-- What this task involves --
After checking the listing below, say how many of its lines contain the string "shoe". Only the number is needed.

START Given information

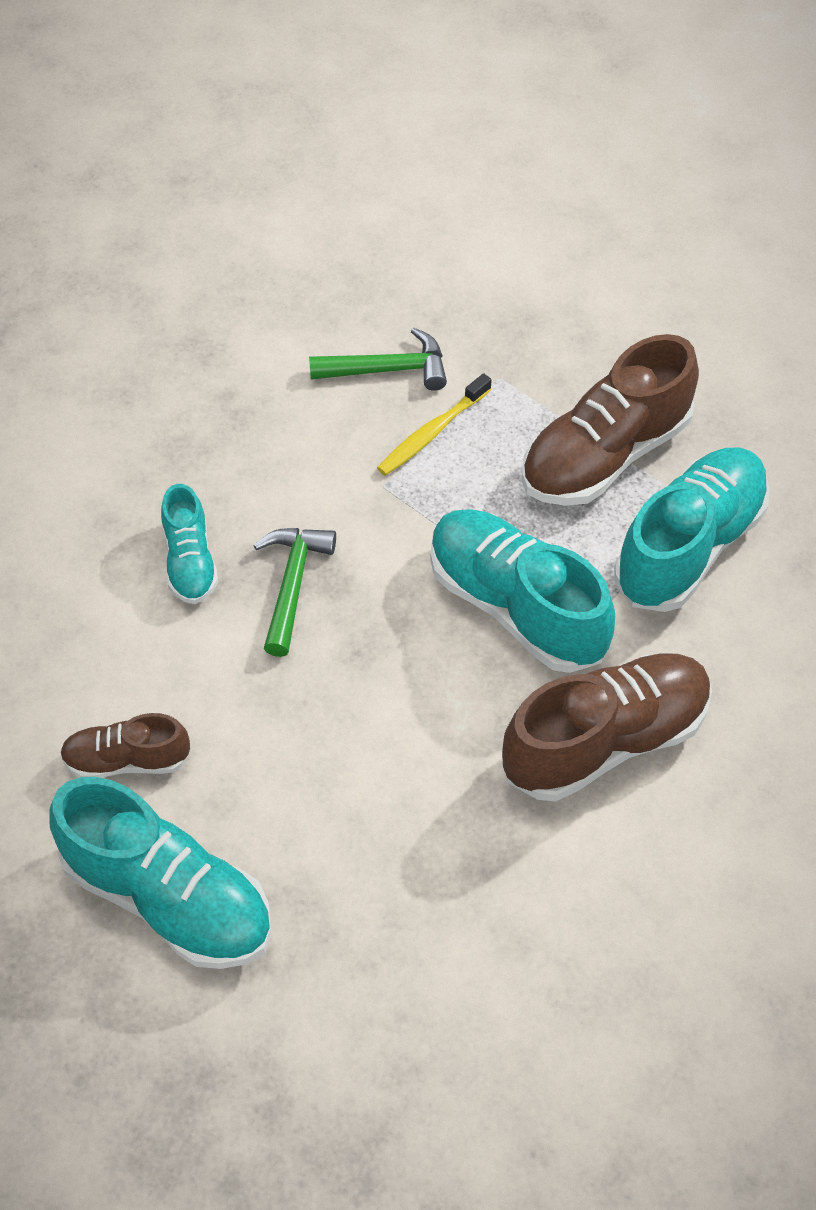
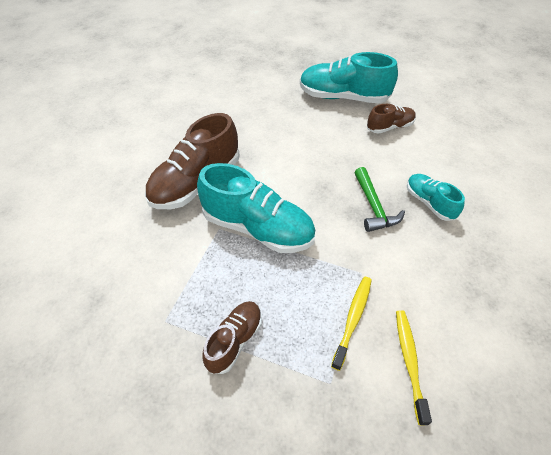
camera: 160 degrees right, 5 degrees down
(388, 369) = (409, 361): green hammer -> yellow toothbrush
(605, 455) = (235, 340): brown shoe -> brown shoe, size x0.55
(689, 546) = (168, 291): turquoise shoe -> none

END Given information

-- Answer for this exercise --
2